### Activity
Reproduce, exactly and in full, the records that follow, minus any pictures.
Start of Extracted entries
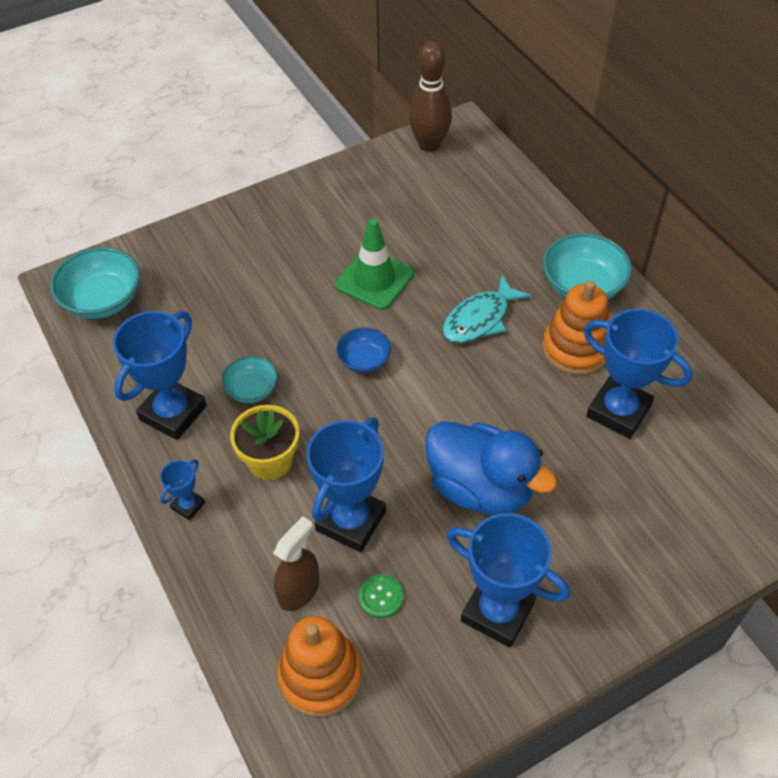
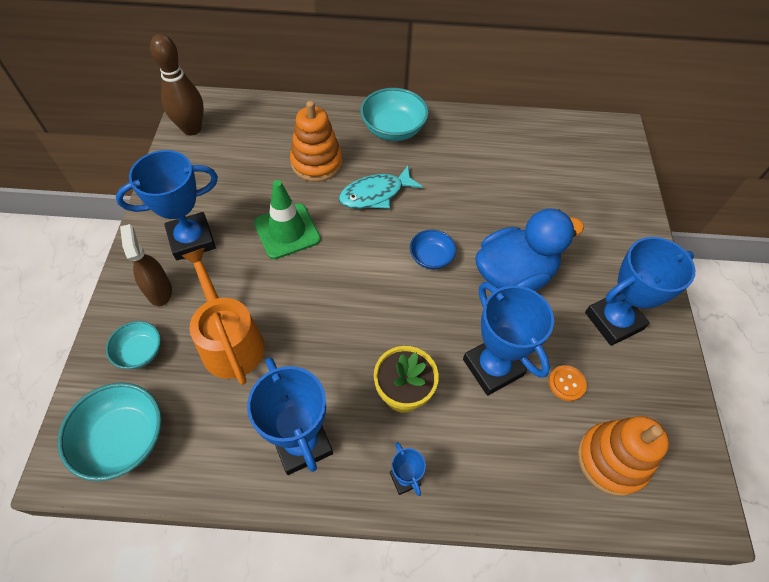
camera: 60 degrees left, 5 degrees up
(231, 310) = (230, 341): none -> orange watering can
(251, 389) = (324, 369): turquoise bowl -> turquoise bowl (140, 352)
(299, 590) = (532, 435): brown spray bottle -> brown spray bottle (159, 290)
(364, 360) = (356, 279): blue bowl -> blue bowl (431, 257)
(381, 597) = (566, 383): green button -> orange button
(479, 319) = (375, 194): turquoise fish -> turquoise fish turned 75 degrees clockwise
(575, 349) = (440, 162): orange stacking toy -> orange stacking toy (316, 163)
(618, 411) = (502, 172): blue trophy -> blue trophy (191, 240)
End of Extracted entries
### Response for this exercise
camera: 60 degrees left, 5 degrees up
(231, 310) = (230, 341): none -> orange watering can
(251, 389) = (324, 369): turquoise bowl -> turquoise bowl (140, 352)
(299, 590) = (532, 435): brown spray bottle -> brown spray bottle (159, 290)
(364, 360) = (356, 279): blue bowl -> blue bowl (431, 257)
(381, 597) = (566, 383): green button -> orange button
(479, 319) = (375, 194): turquoise fish -> turquoise fish turned 75 degrees clockwise
(575, 349) = (440, 162): orange stacking toy -> orange stacking toy (316, 163)
(618, 411) = (502, 172): blue trophy -> blue trophy (191, 240)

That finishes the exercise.